Data for analysis
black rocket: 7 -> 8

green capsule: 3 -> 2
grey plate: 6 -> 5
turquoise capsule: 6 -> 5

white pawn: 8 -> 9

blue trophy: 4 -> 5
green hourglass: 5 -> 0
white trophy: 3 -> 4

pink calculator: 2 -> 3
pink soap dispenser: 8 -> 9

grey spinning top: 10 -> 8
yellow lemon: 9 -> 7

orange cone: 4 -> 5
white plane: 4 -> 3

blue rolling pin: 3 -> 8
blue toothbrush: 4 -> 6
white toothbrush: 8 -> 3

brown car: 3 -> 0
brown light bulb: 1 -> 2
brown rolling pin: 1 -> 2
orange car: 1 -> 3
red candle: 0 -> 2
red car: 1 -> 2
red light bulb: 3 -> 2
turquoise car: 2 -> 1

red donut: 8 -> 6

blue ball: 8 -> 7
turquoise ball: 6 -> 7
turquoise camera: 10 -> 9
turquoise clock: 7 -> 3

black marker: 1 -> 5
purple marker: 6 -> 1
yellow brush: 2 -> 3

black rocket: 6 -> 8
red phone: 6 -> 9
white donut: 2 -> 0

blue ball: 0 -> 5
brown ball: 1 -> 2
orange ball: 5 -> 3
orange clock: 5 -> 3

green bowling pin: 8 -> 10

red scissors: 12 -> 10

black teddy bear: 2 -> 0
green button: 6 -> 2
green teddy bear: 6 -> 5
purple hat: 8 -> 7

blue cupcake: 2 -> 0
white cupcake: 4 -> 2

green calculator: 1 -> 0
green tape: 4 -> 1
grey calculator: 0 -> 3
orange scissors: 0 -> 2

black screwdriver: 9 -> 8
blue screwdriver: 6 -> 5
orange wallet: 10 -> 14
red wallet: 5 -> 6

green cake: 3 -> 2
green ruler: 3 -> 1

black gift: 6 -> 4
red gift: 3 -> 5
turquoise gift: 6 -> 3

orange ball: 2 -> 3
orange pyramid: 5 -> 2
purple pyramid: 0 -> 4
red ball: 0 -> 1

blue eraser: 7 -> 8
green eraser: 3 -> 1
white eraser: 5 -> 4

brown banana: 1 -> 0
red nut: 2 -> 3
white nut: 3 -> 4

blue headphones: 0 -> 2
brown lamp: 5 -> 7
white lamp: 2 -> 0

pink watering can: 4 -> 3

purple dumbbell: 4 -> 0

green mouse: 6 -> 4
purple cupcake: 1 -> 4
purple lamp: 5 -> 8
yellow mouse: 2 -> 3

Exercise instructions
Word for word, write out each record shown above.

Response area
black rocket: 7 -> 8

green capsule: 3 -> 2
grey plate: 6 -> 5
turquoise capsule: 6 -> 5

white pawn: 8 -> 9

blue trophy: 4 -> 5
green hourglass: 5 -> 0
white trophy: 3 -> 4

pink calculator: 2 -> 3
pink soap dispenser: 8 -> 9

grey spinning top: 10 -> 8
yellow lemon: 9 -> 7

orange cone: 4 -> 5
white plane: 4 -> 3

blue rolling pin: 3 -> 8
blue toothbrush: 4 -> 6
white toothbrush: 8 -> 3

brown car: 3 -> 0
brown light bulb: 1 -> 2
brown rolling pin: 1 -> 2
orange car: 1 -> 3
red candle: 0 -> 2
red car: 1 -> 2
red light bulb: 3 -> 2
turquoise car: 2 -> 1

red donut: 8 -> 6

blue ball: 8 -> 7
turquoise ball: 6 -> 7
turquoise camera: 10 -> 9
turquoise clock: 7 -> 3

black marker: 1 -> 5
purple marker: 6 -> 1
yellow brush: 2 -> 3

black rocket: 6 -> 8
red phone: 6 -> 9
white donut: 2 -> 0

blue ball: 0 -> 5
brown ball: 1 -> 2
orange ball: 5 -> 3
orange clock: 5 -> 3

green bowling pin: 8 -> 10

red scissors: 12 -> 10

black teddy bear: 2 -> 0
green button: 6 -> 2
green teddy bear: 6 -> 5
purple hat: 8 -> 7

blue cupcake: 2 -> 0
white cupcake: 4 -> 2

green calculator: 1 -> 0
green tape: 4 -> 1
grey calculator: 0 -> 3
orange scissors: 0 -> 2

black screwdriver: 9 -> 8
blue screwdriver: 6 -> 5
orange wallet: 10 -> 14
red wallet: 5 -> 6

green cake: 3 -> 2
green ruler: 3 -> 1

black gift: 6 -> 4
red gift: 3 -> 5
turquoise gift: 6 -> 3

orange ball: 2 -> 3
orange pyramid: 5 -> 2
purple pyramid: 0 -> 4
red ball: 0 -> 1

blue eraser: 7 -> 8
green eraser: 3 -> 1
white eraser: 5 -> 4

brown banana: 1 -> 0
red nut: 2 -> 3
white nut: 3 -> 4

blue headphones: 0 -> 2
brown lamp: 5 -> 7
white lamp: 2 -> 0

pink watering can: 4 -> 3

purple dumbbell: 4 -> 0

green mouse: 6 -> 4
purple cupcake: 1 -> 4
purple lamp: 5 -> 8
yellow mouse: 2 -> 3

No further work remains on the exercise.